Requirement:
Give back exactly the lines of the entries below from the line with "turquoise ruler: 3 -> 2" to the line with "yellow carton: 3 -> 1", inclusive, and only those.

--- Materials provided Enclosed Below ---

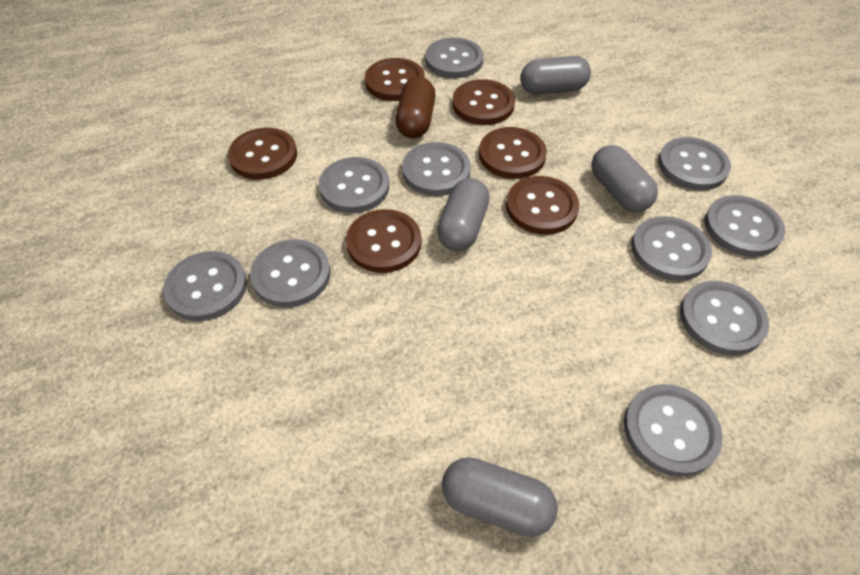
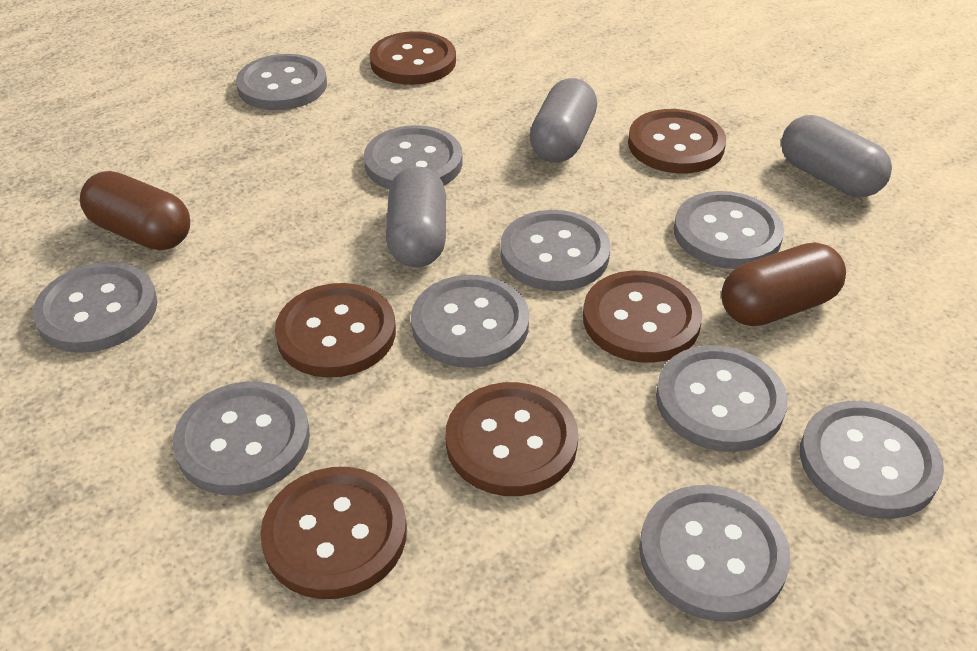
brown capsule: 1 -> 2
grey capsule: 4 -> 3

--- End of Enclosed Materials provided ---
--- Materials provided Enclosed Below ---

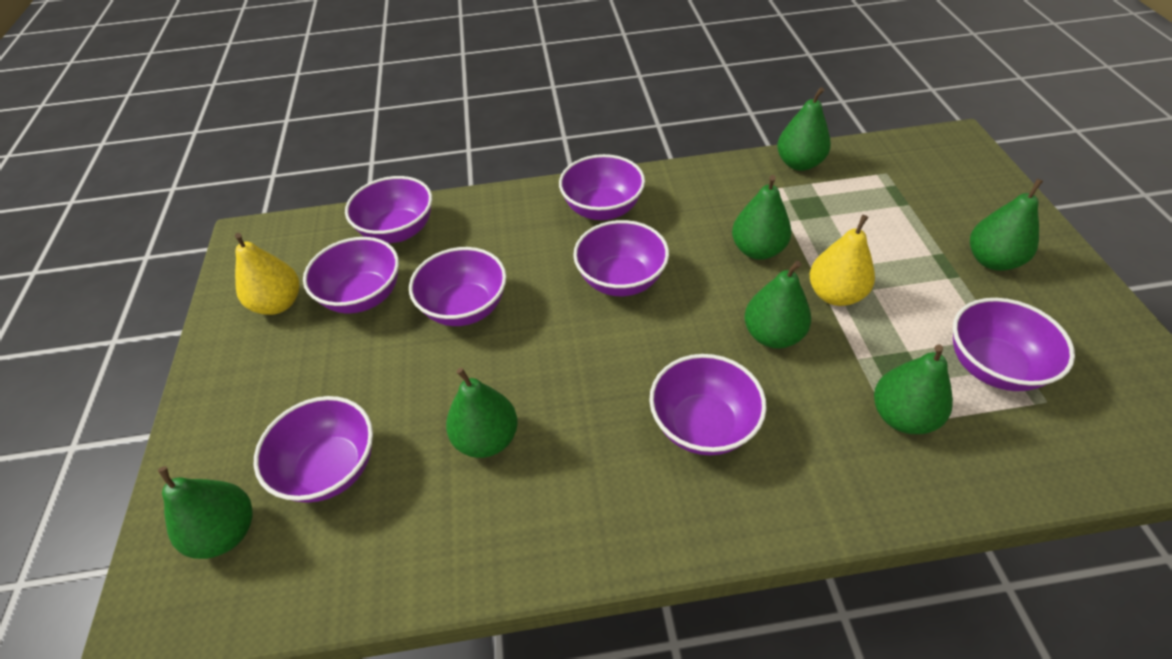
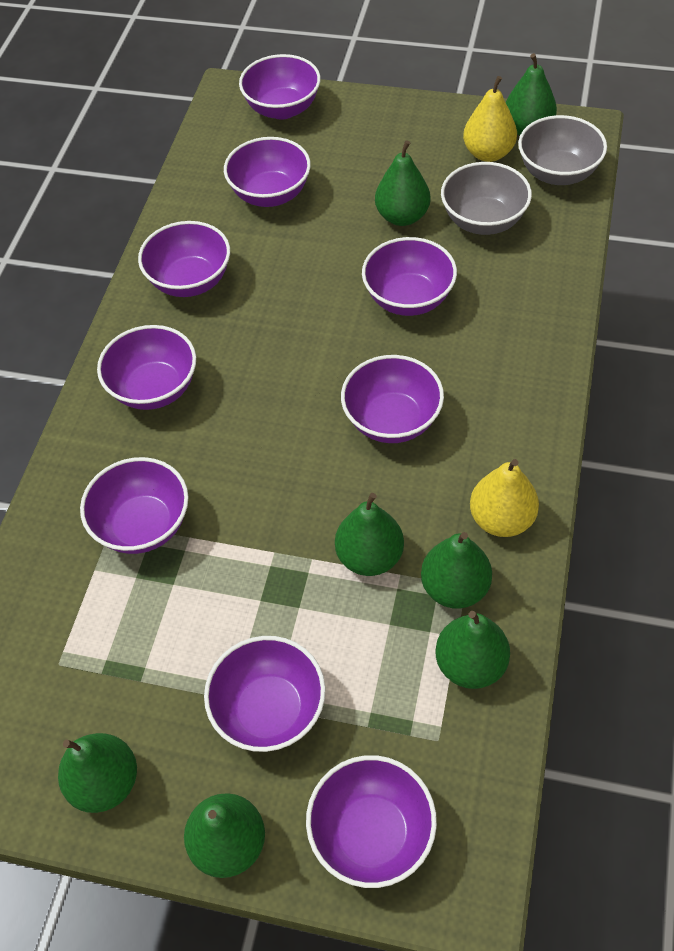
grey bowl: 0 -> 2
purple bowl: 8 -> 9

--- End of Enclosed Materials provided ---
--- Materials provided Enclosed Below ---

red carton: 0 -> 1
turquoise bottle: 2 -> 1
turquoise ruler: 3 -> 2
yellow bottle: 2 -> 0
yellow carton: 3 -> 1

--- End of Enclosed Materials provided ---

Answer:
turquoise ruler: 3 -> 2
yellow bottle: 2 -> 0
yellow carton: 3 -> 1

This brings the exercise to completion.